WHAT IS NEEDED >> The line that holds "(189, 292) = (250, 360): yellow" marks the start. Return it and each following line through the end of the data, unchanged.
== Segment start ==
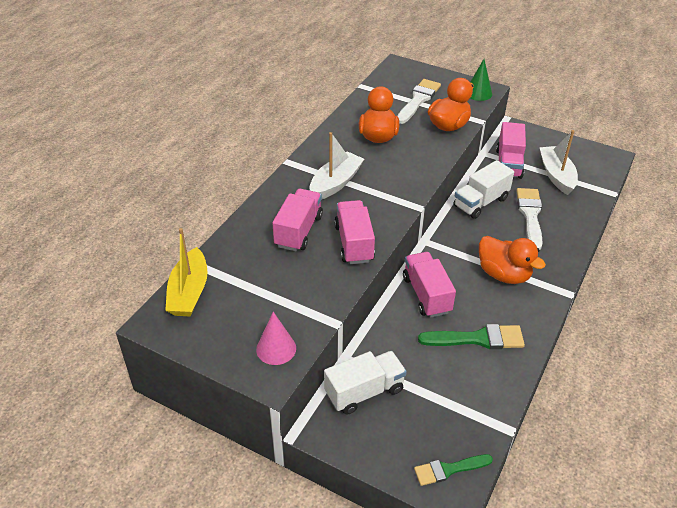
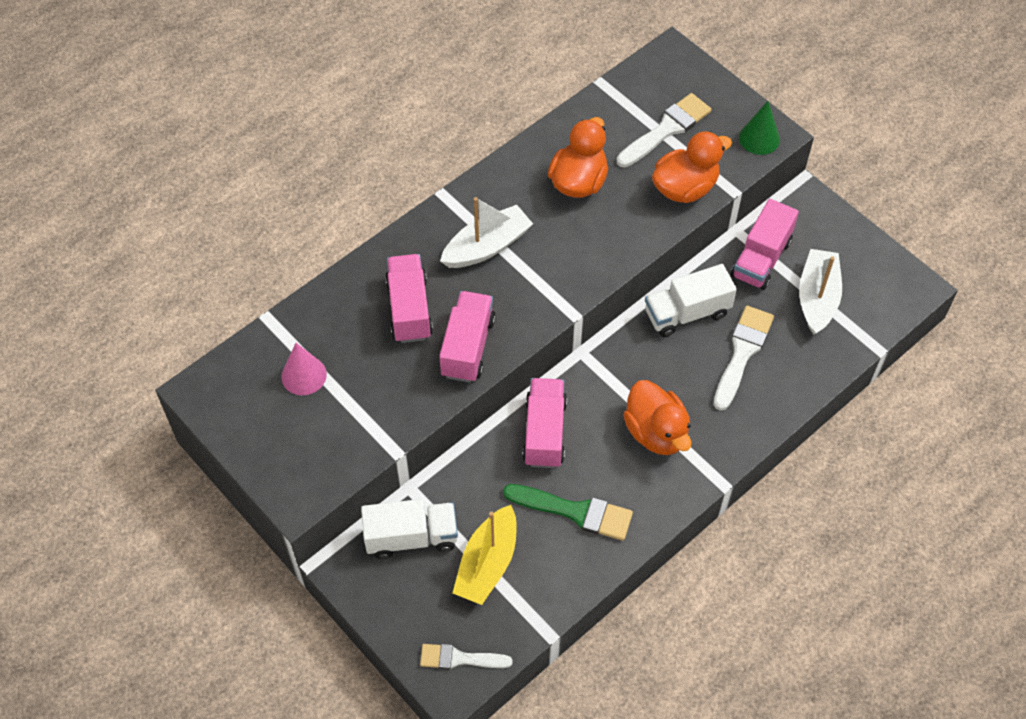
camera: 20 degrees right, 15 degrees up
(189, 292) = (250, 360): yellow boat -> yellow boat (487, 563)
(276, 348) = (317, 465): pink cone -> pink cone (304, 375)
(298, 231) = (409, 309): pink truck -> pink truck turned 45 degrees counterclockwise
(449, 469) = (460, 658): green brush -> white brush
== Segment end ==
RESULT >>
(189, 292) = (250, 360): yellow boat -> yellow boat (487, 563)
(276, 348) = (317, 465): pink cone -> pink cone (304, 375)
(298, 231) = (409, 309): pink truck -> pink truck turned 45 degrees counterclockwise
(449, 469) = (460, 658): green brush -> white brush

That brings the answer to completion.